STUDY MATERIAL:
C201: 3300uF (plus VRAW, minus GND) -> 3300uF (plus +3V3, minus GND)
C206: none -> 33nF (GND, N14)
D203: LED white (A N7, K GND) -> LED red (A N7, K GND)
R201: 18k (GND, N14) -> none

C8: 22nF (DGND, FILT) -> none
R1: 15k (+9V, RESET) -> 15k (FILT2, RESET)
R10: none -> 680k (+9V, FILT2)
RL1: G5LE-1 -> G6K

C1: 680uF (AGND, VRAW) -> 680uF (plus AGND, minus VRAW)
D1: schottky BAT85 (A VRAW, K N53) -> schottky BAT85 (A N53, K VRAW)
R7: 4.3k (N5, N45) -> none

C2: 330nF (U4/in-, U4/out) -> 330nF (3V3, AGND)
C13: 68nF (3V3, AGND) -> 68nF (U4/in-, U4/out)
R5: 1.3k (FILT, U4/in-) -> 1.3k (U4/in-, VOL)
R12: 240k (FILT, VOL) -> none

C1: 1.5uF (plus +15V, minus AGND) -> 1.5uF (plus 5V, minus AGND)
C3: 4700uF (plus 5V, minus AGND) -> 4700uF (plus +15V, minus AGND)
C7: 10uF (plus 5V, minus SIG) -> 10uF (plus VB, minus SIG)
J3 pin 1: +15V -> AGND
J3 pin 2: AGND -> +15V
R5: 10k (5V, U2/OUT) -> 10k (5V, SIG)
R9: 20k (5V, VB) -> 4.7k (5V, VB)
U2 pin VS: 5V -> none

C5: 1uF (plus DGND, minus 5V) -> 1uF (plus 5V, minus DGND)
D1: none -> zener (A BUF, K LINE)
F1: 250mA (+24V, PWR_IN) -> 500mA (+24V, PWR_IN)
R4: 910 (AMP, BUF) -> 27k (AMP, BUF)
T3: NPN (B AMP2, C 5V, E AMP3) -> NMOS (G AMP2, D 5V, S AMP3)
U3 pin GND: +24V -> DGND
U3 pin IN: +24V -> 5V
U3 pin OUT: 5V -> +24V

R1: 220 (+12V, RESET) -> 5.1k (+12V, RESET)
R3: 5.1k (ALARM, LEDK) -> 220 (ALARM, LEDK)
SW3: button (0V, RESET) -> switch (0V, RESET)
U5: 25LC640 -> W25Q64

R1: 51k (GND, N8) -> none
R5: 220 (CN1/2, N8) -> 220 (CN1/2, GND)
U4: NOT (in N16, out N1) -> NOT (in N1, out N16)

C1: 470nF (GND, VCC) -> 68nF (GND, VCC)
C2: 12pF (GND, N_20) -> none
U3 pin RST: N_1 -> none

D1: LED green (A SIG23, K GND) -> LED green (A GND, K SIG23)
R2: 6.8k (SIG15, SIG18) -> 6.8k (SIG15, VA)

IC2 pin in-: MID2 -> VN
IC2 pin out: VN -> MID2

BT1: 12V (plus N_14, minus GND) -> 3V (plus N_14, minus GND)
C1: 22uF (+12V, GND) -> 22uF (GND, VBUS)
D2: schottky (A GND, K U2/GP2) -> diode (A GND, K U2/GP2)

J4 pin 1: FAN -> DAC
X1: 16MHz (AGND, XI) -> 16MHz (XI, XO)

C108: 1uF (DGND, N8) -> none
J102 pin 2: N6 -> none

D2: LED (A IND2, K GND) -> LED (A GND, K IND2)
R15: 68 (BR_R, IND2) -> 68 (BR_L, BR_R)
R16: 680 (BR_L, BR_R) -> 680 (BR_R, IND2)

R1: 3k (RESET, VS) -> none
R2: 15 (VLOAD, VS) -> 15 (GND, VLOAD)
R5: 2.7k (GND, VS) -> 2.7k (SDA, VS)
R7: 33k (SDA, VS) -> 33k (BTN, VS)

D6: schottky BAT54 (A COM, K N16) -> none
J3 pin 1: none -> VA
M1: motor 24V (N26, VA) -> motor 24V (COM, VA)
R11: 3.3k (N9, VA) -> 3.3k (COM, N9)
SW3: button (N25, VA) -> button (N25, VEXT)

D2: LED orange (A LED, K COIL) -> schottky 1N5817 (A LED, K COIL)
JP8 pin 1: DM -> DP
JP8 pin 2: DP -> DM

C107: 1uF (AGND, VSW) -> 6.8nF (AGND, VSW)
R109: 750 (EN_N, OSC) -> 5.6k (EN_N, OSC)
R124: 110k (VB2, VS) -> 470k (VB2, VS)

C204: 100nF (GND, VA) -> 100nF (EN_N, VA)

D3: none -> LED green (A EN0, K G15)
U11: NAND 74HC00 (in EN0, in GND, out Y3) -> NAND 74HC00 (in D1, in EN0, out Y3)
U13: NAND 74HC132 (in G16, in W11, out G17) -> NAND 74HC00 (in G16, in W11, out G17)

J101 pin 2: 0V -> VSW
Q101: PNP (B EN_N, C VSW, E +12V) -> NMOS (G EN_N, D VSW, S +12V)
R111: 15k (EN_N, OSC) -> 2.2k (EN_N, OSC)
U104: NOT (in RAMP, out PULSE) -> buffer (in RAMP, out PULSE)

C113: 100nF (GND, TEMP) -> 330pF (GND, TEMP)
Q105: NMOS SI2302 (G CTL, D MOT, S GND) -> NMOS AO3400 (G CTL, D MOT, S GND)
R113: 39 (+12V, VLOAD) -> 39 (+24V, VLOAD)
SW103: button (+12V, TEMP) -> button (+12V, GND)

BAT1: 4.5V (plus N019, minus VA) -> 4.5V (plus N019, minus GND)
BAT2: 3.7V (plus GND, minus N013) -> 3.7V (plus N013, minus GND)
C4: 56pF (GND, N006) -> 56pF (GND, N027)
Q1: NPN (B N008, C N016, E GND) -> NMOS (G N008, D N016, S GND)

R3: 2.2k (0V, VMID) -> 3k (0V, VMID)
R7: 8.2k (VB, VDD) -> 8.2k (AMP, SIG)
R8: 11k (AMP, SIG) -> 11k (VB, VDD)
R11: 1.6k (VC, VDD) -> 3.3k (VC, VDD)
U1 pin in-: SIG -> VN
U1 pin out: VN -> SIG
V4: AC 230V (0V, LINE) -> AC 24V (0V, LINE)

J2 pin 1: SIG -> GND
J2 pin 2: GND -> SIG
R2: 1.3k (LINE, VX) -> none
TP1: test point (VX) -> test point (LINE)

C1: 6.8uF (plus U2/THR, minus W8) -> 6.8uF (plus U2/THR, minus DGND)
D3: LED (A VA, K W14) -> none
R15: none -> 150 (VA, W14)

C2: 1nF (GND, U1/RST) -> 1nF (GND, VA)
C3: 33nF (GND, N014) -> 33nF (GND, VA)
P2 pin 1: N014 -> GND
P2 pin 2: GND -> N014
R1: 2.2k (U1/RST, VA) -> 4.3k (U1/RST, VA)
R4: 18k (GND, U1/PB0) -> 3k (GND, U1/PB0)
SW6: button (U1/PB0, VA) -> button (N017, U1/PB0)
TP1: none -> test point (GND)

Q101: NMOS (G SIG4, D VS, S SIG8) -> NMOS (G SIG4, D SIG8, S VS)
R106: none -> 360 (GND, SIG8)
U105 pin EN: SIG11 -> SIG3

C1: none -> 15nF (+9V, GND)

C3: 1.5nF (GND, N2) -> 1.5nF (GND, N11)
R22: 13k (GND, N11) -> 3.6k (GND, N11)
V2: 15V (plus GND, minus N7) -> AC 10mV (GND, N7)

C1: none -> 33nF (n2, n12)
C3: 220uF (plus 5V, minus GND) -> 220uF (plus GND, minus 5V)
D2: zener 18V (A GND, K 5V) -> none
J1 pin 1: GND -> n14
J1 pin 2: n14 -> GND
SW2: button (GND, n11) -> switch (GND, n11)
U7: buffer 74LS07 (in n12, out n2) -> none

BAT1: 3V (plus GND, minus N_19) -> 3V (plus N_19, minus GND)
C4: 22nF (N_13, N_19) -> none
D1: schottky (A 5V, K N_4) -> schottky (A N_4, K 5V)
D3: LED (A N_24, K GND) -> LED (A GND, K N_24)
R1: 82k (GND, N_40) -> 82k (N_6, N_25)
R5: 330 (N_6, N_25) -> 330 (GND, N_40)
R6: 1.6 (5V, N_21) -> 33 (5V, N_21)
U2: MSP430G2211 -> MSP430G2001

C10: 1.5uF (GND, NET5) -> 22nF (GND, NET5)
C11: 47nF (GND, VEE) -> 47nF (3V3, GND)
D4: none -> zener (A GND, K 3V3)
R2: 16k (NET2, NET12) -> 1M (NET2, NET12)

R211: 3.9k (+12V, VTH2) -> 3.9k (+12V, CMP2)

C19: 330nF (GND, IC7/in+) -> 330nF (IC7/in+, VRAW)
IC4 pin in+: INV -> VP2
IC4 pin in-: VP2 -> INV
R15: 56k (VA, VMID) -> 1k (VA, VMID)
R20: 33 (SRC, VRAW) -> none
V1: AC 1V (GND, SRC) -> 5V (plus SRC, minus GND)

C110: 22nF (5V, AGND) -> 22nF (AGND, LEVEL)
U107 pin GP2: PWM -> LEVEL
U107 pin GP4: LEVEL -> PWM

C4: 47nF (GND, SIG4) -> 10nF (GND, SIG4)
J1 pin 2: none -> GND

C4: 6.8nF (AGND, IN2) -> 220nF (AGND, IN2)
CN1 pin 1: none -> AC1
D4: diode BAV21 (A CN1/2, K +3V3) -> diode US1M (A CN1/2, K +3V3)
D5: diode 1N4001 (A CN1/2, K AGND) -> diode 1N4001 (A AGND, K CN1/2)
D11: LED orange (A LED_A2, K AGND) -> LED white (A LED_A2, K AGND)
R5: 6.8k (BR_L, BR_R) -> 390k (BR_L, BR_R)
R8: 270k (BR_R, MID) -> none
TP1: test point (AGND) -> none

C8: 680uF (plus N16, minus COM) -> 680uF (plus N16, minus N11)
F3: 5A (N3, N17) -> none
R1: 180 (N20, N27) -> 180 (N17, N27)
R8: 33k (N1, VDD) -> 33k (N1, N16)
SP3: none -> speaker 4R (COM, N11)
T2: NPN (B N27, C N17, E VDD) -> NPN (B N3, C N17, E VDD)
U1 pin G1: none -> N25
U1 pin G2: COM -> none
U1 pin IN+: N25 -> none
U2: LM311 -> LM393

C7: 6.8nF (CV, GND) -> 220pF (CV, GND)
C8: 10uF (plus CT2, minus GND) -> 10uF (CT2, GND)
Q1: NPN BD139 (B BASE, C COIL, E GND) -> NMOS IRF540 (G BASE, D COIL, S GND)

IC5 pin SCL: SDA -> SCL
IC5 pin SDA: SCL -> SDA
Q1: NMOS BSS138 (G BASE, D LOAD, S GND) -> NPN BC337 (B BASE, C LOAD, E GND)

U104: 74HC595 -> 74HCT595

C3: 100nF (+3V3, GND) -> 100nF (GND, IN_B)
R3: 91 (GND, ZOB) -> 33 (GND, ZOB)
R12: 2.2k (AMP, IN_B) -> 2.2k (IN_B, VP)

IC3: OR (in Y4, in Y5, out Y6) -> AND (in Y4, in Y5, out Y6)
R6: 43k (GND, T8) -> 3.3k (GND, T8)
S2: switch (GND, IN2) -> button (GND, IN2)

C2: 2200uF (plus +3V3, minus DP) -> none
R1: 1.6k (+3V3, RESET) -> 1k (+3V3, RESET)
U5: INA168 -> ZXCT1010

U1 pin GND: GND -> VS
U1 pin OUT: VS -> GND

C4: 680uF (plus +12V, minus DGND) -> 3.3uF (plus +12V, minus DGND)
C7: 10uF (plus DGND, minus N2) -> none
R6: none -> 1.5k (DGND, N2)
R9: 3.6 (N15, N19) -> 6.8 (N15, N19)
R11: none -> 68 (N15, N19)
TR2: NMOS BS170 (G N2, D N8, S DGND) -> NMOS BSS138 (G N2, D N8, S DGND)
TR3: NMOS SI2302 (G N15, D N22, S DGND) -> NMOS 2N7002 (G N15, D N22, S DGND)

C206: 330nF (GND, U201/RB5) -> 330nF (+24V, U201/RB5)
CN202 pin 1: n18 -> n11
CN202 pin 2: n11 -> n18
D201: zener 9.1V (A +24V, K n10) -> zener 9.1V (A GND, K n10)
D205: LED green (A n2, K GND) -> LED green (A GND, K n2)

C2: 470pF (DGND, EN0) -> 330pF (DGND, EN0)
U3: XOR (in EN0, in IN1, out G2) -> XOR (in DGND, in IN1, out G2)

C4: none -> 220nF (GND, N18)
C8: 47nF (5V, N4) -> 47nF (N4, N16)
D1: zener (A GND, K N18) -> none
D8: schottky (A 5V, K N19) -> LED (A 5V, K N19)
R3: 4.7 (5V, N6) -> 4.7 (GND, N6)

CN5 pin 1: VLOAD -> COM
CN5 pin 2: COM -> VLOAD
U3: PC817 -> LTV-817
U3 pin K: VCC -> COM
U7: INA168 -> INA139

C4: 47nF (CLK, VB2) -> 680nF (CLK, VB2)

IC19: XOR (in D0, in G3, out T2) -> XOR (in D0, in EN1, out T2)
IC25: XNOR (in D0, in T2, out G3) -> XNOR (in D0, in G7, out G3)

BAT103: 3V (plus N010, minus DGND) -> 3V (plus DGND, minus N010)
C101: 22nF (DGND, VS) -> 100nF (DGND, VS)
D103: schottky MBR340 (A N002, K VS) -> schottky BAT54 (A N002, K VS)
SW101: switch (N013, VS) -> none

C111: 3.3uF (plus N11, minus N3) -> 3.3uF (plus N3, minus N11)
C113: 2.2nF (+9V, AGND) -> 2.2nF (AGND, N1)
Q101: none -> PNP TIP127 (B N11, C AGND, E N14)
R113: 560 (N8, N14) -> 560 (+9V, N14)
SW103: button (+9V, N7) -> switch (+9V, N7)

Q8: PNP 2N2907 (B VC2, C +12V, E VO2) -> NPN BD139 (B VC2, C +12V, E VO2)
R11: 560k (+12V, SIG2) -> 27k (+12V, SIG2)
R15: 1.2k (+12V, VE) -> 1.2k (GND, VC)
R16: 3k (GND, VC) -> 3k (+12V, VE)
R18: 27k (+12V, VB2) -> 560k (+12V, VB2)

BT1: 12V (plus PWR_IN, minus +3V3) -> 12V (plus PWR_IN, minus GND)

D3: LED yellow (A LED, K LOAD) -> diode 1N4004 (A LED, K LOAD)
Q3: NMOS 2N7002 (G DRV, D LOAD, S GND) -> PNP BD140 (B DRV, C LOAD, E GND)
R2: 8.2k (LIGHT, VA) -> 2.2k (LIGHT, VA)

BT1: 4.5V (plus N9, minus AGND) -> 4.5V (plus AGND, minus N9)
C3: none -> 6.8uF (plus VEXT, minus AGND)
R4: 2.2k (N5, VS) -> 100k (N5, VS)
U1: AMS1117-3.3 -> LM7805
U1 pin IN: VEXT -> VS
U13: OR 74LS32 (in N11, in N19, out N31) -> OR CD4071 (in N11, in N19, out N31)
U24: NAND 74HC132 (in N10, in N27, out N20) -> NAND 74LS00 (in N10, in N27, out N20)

THE PROBLEM:
Nothing but the lines above from the one containing "R6: none -> 1.5k (DGND, N2)" through the one containing "IC19: XOR (in" should appear in the answer, each repeated exactly.

REPLY:
R6: none -> 1.5k (DGND, N2)
R9: 3.6 (N15, N19) -> 6.8 (N15, N19)
R11: none -> 68 (N15, N19)
TR2: NMOS BS170 (G N2, D N8, S DGND) -> NMOS BSS138 (G N2, D N8, S DGND)
TR3: NMOS SI2302 (G N15, D N22, S DGND) -> NMOS 2N7002 (G N15, D N22, S DGND)

C206: 330nF (GND, U201/RB5) -> 330nF (+24V, U201/RB5)
CN202 pin 1: n18 -> n11
CN202 pin 2: n11 -> n18
D201: zener 9.1V (A +24V, K n10) -> zener 9.1V (A GND, K n10)
D205: LED green (A n2, K GND) -> LED green (A GND, K n2)

C2: 470pF (DGND, EN0) -> 330pF (DGND, EN0)
U3: XOR (in EN0, in IN1, out G2) -> XOR (in DGND, in IN1, out G2)

C4: none -> 220nF (GND, N18)
C8: 47nF (5V, N4) -> 47nF (N4, N16)
D1: zener (A GND, K N18) -> none
D8: schottky (A 5V, K N19) -> LED (A 5V, K N19)
R3: 4.7 (5V, N6) -> 4.7 (GND, N6)

CN5 pin 1: VLOAD -> COM
CN5 pin 2: COM -> VLOAD
U3: PC817 -> LTV-817
U3 pin K: VCC -> COM
U7: INA168 -> INA139

C4: 47nF (CLK, VB2) -> 680nF (CLK, VB2)

IC19: XOR (in D0, in G3, out T2) -> XOR (in D0, in EN1, out T2)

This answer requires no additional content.